Exercise details -> Within the records below, reproduce without change the lines from the line that has "C206: 2.2nF (-5V, GND)" through the line that has "TP1: test point (IC3/IO13) -> none", and only those.

[Collected data]
* * *
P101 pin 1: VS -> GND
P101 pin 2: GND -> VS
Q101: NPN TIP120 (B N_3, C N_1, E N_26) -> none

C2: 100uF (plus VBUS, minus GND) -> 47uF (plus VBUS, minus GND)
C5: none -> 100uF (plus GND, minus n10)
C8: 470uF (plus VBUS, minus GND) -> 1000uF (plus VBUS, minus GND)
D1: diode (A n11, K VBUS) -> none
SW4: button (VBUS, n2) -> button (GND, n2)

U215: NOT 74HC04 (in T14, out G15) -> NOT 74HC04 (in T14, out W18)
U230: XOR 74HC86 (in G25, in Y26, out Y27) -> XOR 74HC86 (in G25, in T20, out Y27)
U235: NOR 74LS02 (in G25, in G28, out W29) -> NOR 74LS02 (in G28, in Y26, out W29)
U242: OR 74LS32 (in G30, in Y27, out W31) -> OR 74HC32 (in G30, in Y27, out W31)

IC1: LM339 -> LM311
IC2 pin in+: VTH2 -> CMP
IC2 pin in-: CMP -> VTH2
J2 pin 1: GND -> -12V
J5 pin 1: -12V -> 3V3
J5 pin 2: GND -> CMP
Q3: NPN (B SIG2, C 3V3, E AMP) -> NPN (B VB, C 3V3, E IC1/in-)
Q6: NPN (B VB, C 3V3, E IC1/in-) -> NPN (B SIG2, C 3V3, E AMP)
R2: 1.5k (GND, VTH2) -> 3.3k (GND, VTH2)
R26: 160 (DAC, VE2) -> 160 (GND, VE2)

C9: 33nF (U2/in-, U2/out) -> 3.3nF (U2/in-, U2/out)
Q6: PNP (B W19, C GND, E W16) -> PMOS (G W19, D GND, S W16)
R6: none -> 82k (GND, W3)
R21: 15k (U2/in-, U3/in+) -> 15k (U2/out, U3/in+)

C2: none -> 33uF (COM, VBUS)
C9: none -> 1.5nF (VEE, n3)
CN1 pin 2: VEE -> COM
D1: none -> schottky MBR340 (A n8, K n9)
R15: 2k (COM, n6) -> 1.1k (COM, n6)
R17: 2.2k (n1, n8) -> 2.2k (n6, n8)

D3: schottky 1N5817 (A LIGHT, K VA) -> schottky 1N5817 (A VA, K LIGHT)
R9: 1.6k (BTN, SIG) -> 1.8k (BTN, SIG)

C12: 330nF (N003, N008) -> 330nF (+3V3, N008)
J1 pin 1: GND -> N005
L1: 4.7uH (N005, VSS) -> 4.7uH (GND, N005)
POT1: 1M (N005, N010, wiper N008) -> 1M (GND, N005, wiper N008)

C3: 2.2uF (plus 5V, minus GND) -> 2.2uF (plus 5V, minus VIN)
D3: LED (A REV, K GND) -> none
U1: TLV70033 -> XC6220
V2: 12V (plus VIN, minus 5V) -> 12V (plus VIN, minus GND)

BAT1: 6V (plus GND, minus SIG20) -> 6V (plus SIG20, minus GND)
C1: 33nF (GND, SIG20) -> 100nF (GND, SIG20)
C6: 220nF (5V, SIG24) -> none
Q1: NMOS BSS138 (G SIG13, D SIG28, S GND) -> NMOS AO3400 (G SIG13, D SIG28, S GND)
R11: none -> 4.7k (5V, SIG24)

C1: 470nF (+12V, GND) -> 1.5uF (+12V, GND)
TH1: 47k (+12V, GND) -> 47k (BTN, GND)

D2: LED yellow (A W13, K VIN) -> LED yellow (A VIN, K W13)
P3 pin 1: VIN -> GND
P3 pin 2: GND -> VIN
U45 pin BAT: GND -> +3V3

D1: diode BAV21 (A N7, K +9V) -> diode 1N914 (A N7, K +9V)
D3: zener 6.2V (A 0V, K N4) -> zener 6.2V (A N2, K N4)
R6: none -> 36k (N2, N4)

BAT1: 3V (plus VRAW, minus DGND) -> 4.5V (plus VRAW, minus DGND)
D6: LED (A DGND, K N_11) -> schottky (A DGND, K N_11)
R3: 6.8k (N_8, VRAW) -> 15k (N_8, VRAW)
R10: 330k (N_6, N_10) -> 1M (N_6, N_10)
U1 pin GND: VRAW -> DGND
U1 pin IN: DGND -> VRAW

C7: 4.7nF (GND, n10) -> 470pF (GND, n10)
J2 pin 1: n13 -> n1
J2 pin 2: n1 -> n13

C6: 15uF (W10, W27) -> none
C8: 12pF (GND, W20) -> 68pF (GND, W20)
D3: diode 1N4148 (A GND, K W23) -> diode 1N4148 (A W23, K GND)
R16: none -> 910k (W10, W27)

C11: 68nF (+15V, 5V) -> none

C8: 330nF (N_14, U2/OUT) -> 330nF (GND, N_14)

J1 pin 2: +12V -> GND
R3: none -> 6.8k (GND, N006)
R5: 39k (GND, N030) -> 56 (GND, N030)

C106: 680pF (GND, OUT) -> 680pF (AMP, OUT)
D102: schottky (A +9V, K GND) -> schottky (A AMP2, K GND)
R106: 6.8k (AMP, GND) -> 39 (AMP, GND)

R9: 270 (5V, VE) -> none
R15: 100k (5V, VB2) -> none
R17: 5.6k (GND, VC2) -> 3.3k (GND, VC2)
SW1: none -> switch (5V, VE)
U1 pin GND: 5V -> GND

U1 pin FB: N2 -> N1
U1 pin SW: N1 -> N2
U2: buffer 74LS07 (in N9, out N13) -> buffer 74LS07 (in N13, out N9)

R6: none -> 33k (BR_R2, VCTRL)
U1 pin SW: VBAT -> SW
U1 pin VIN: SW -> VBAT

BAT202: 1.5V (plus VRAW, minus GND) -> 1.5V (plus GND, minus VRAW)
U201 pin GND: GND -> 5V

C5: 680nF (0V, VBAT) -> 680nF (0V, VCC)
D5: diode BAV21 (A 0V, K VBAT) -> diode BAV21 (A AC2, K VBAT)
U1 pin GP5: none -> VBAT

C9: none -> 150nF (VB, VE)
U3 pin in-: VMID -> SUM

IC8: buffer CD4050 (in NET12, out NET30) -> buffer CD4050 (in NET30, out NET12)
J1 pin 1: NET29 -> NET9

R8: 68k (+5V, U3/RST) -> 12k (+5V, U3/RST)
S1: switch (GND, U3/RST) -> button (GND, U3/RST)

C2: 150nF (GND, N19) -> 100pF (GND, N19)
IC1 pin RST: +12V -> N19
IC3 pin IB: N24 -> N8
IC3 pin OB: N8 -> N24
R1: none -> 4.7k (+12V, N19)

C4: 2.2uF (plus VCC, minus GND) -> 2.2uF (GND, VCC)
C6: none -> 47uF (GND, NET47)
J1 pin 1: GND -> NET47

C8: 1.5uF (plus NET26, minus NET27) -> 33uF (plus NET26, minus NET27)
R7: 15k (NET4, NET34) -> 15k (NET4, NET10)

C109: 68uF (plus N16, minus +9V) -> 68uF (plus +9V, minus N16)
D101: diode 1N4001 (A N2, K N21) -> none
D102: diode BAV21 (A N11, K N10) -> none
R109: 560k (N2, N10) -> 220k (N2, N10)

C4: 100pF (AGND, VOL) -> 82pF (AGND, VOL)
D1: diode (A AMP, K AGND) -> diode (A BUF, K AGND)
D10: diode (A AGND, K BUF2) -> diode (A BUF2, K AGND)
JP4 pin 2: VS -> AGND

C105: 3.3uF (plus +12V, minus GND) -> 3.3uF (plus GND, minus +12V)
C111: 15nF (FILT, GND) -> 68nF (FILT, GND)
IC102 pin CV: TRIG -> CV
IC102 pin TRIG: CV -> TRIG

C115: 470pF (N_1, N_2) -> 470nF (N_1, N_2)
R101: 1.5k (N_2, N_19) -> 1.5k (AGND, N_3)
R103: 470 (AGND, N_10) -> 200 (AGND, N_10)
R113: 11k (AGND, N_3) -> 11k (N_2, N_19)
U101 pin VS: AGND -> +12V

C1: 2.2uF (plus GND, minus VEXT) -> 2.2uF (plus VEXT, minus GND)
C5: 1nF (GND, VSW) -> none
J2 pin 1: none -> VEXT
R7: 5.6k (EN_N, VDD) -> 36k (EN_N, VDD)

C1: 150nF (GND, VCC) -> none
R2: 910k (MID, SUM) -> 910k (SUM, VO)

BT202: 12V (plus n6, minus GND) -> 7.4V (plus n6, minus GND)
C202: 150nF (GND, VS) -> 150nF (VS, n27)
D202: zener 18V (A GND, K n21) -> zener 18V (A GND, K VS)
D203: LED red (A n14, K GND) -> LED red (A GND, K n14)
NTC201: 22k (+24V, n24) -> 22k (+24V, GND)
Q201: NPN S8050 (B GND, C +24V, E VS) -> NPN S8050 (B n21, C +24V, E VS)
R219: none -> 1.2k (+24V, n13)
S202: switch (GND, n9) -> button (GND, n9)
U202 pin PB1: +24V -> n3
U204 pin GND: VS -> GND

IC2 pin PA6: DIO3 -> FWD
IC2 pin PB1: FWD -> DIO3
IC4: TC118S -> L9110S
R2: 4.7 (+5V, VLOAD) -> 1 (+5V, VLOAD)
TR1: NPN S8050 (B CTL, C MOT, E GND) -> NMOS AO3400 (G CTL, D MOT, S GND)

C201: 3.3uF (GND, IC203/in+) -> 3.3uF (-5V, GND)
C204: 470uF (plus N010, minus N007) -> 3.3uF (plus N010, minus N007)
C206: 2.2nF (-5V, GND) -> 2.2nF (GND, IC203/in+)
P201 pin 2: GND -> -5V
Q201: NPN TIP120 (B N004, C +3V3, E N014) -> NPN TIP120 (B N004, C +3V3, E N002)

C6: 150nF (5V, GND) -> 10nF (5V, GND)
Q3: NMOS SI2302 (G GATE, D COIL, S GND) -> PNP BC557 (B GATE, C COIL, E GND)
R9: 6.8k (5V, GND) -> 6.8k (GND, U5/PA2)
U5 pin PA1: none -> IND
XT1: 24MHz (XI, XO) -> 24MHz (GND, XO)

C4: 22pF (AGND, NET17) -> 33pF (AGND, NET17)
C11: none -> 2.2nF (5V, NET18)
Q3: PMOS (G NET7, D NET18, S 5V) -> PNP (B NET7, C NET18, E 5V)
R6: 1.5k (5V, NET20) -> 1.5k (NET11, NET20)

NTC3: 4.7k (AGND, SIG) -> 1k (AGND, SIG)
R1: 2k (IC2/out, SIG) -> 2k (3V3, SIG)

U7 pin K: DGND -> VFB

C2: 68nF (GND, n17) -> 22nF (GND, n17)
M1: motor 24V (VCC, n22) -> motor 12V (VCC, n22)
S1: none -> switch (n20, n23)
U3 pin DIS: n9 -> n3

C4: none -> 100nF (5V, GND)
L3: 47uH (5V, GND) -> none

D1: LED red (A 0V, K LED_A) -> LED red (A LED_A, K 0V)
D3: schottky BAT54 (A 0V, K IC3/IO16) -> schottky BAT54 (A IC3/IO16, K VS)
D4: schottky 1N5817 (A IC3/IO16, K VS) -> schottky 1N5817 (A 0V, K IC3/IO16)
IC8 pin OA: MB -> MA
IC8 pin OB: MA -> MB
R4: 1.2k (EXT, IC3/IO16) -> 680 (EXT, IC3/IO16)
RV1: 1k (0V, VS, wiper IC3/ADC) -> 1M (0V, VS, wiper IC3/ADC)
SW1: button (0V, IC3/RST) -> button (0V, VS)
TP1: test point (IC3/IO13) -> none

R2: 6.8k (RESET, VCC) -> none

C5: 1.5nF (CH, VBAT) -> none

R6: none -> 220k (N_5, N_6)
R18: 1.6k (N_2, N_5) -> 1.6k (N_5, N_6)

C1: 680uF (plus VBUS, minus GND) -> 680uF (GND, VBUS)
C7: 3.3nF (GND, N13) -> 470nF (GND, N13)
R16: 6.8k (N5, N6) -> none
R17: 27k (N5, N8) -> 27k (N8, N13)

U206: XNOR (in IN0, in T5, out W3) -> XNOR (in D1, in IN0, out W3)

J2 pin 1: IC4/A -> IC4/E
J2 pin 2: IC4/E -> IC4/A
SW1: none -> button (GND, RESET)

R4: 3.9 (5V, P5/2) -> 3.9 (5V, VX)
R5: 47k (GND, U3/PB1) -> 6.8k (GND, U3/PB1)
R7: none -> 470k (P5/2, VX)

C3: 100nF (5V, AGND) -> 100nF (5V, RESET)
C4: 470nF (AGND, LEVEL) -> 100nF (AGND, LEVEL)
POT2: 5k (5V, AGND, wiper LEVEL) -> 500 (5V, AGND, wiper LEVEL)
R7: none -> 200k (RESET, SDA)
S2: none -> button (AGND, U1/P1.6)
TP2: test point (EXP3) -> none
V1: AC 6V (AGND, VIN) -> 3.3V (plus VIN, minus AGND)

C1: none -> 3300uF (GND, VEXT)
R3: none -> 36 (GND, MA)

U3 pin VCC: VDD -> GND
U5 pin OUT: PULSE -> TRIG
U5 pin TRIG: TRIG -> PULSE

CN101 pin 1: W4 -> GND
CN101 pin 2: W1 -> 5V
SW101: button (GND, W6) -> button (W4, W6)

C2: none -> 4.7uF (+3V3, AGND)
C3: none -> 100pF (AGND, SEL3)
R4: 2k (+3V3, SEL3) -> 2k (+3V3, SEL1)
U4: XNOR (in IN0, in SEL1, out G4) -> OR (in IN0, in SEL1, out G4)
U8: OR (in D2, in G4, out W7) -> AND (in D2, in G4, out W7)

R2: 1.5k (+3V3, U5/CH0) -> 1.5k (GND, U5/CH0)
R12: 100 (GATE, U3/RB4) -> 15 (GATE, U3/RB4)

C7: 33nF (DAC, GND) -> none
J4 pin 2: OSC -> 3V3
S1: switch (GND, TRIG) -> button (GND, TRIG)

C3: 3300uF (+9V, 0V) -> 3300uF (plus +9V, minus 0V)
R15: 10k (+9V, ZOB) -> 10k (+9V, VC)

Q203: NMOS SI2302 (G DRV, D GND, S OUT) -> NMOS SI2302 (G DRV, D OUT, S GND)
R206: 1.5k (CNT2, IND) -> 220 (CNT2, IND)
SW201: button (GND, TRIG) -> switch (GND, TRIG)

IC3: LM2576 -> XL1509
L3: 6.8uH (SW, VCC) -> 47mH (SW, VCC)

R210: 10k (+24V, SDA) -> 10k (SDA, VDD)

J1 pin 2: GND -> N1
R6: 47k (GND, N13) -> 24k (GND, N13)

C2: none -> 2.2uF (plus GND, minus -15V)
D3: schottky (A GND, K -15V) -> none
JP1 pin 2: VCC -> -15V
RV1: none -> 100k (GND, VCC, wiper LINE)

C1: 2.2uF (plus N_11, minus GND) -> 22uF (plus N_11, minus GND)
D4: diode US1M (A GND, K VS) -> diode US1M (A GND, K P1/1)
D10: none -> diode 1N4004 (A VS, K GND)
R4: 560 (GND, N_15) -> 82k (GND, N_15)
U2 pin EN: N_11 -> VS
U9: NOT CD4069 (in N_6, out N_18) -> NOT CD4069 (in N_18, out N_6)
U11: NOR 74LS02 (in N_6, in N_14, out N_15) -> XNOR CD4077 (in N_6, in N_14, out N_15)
* * *
Answer box ->
C206: 2.2nF (-5V, GND) -> 2.2nF (GND, IC203/in+)
P201 pin 2: GND -> -5V
Q201: NPN TIP120 (B N004, C +3V3, E N014) -> NPN TIP120 (B N004, C +3V3, E N002)

C6: 150nF (5V, GND) -> 10nF (5V, GND)
Q3: NMOS SI2302 (G GATE, D COIL, S GND) -> PNP BC557 (B GATE, C COIL, E GND)
R9: 6.8k (5V, GND) -> 6.8k (GND, U5/PA2)
U5 pin PA1: none -> IND
XT1: 24MHz (XI, XO) -> 24MHz (GND, XO)

C4: 22pF (AGND, NET17) -> 33pF (AGND, NET17)
C11: none -> 2.2nF (5V, NET18)
Q3: PMOS (G NET7, D NET18, S 5V) -> PNP (B NET7, C NET18, E 5V)
R6: 1.5k (5V, NET20) -> 1.5k (NET11, NET20)

NTC3: 4.7k (AGND, SIG) -> 1k (AGND, SIG)
R1: 2k (IC2/out, SIG) -> 2k (3V3, SIG)

U7 pin K: DGND -> VFB

C2: 68nF (GND, n17) -> 22nF (GND, n17)
M1: motor 24V (VCC, n22) -> motor 12V (VCC, n22)
S1: none -> switch (n20, n23)
U3 pin DIS: n9 -> n3

C4: none -> 100nF (5V, GND)
L3: 47uH (5V, GND) -> none

D1: LED red (A 0V, K LED_A) -> LED red (A LED_A, K 0V)
D3: schottky BAT54 (A 0V, K IC3/IO16) -> schottky BAT54 (A IC3/IO16, K VS)
D4: schottky 1N5817 (A IC3/IO16, K VS) -> schottky 1N5817 (A 0V, K IC3/IO16)
IC8 pin OA: MB -> MA
IC8 pin OB: MA -> MB
R4: 1.2k (EXT, IC3/IO16) -> 680 (EXT, IC3/IO16)
RV1: 1k (0V, VS, wiper IC3/ADC) -> 1M (0V, VS, wiper IC3/ADC)
SW1: button (0V, IC3/RST) -> button (0V, VS)
TP1: test point (IC3/IO13) -> none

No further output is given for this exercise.